HOW TO COMPLETE THIS TASK =
In the listing below, find the line with "camera: 50 degrees right, 10 degrees down" and the line with "(468, 80) = (300, 143): none -> yellow apple". Repeat those two lines and all lines between them exactly.

***** DATASET RECORDS *****

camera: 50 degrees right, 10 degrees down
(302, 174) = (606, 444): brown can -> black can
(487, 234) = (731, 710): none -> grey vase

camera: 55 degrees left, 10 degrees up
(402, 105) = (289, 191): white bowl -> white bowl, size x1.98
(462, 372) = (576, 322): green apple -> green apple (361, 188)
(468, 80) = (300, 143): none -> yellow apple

*****
***** DATASET RECORDS *****

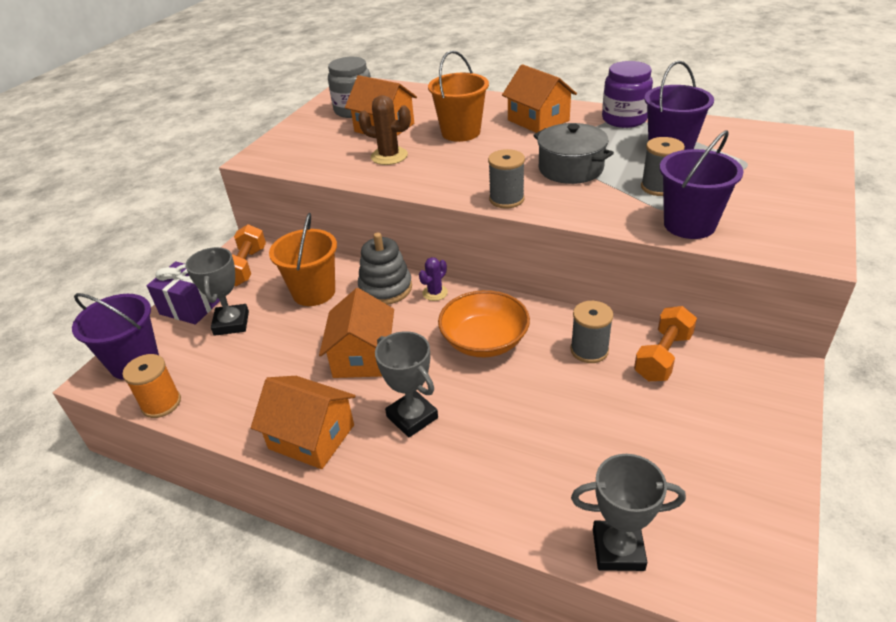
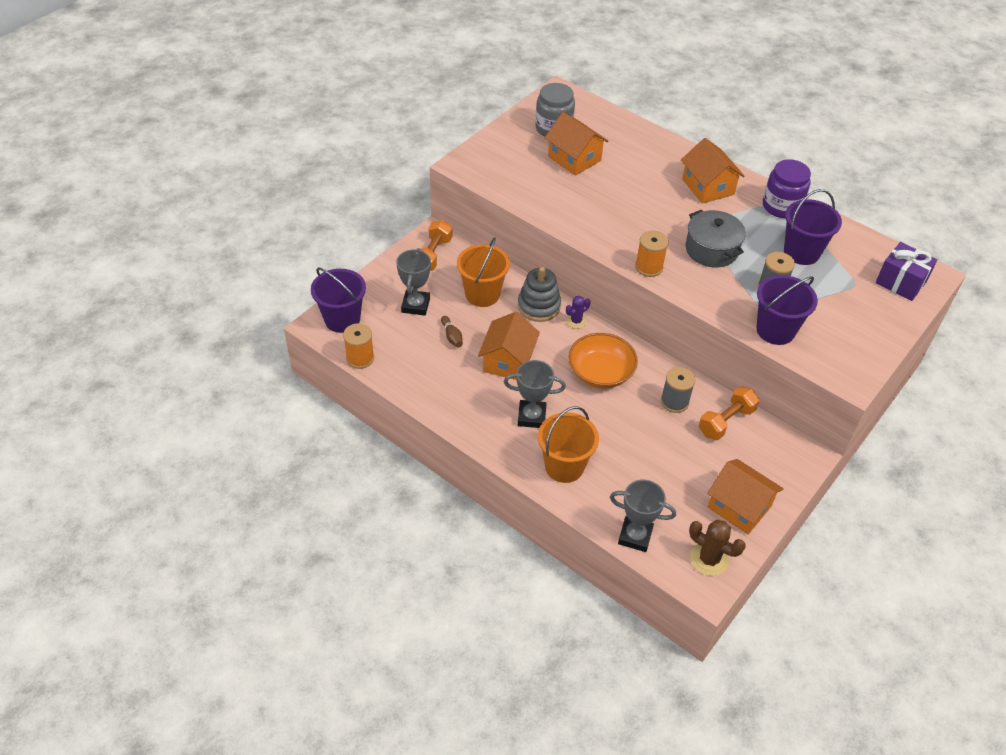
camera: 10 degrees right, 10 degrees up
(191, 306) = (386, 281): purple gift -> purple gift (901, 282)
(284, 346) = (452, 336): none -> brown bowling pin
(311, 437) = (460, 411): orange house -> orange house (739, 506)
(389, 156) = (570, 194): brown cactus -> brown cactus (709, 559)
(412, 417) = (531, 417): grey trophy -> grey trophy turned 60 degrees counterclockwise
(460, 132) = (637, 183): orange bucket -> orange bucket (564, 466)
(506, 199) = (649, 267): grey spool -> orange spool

*****

REPLY =
camera: 50 degrees right, 10 degrees down
(302, 174) = (606, 444): brown can -> black can
(487, 234) = (731, 710): none -> grey vase

camera: 55 degrees left, 10 degrees up
(402, 105) = (289, 191): white bowl -> white bowl, size x1.98
(462, 372) = (576, 322): green apple -> green apple (361, 188)
(468, 80) = (300, 143): none -> yellow apple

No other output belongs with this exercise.